● **WHAT YOU ARE ASKED TO DO**
In the material below, the lines containing the word "COIL" are required; copy each of them.

■ ■ ■ ■ ■ ■ ■

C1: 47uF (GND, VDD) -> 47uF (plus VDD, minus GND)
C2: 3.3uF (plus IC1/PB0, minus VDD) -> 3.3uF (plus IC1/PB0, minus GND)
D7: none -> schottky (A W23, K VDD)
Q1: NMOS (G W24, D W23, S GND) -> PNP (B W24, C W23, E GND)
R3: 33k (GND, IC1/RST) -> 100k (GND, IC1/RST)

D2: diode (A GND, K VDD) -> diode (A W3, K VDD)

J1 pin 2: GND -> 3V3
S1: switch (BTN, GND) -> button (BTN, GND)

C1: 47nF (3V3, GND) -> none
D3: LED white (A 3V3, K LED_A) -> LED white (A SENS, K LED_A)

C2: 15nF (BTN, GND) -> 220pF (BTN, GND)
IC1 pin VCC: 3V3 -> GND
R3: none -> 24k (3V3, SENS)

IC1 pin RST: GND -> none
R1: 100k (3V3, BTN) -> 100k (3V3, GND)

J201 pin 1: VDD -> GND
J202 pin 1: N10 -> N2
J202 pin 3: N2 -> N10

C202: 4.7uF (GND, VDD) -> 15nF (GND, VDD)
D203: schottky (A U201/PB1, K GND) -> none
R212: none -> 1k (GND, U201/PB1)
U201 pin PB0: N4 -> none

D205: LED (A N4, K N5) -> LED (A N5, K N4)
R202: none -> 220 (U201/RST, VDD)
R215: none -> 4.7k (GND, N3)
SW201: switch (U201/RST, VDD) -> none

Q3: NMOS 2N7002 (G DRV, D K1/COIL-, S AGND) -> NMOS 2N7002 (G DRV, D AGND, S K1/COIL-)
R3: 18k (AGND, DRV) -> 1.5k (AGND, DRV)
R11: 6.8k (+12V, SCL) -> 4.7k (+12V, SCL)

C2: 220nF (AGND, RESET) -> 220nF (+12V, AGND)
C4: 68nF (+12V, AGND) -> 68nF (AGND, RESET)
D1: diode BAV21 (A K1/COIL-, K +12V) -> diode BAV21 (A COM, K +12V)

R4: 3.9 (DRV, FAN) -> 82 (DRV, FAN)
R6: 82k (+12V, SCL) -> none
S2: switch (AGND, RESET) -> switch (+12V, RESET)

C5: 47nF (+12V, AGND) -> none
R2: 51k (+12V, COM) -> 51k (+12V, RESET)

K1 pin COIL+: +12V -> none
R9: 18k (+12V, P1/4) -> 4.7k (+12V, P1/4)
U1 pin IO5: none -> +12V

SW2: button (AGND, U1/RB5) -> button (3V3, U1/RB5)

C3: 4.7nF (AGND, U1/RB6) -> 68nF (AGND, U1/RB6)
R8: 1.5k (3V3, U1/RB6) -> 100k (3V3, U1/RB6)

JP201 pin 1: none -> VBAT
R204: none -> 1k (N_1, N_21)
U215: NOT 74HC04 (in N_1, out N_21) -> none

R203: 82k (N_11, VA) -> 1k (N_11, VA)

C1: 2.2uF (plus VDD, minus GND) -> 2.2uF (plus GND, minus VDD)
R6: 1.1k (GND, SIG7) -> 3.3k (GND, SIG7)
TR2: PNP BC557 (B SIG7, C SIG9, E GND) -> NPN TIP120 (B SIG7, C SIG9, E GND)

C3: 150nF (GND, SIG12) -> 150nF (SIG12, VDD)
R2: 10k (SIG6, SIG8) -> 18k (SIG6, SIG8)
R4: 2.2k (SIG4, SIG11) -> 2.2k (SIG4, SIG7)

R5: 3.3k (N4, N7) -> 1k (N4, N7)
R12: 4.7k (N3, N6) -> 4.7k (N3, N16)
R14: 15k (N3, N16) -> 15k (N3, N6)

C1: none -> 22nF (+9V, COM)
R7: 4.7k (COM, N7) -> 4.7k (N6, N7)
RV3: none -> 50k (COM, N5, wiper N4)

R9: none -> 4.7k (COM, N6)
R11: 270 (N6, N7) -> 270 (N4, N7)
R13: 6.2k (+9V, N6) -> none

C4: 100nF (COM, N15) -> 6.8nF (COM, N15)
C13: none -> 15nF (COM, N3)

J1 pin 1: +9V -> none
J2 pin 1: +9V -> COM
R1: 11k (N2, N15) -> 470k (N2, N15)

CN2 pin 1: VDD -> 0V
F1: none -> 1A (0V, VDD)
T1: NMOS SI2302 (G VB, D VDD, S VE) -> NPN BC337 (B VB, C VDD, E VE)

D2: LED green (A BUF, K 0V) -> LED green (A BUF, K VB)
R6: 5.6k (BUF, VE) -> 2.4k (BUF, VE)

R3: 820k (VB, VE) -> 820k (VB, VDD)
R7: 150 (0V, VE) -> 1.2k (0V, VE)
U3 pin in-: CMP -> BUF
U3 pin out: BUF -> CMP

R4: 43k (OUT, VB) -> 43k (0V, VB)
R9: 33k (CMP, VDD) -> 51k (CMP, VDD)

■ ■ ■ ■ ■ ■ ■

● **ANSWER FOR THIS EXERCISE**
Q3: NMOS 2N7002 (G DRV, D K1/COIL-, S AGND) -> NMOS 2N7002 (G DRV, D AGND, S K1/COIL-)
D1: diode BAV21 (A K1/COIL-, K +12V) -> diode BAV21 (A COM, K +12V)
K1 pin COIL+: +12V -> none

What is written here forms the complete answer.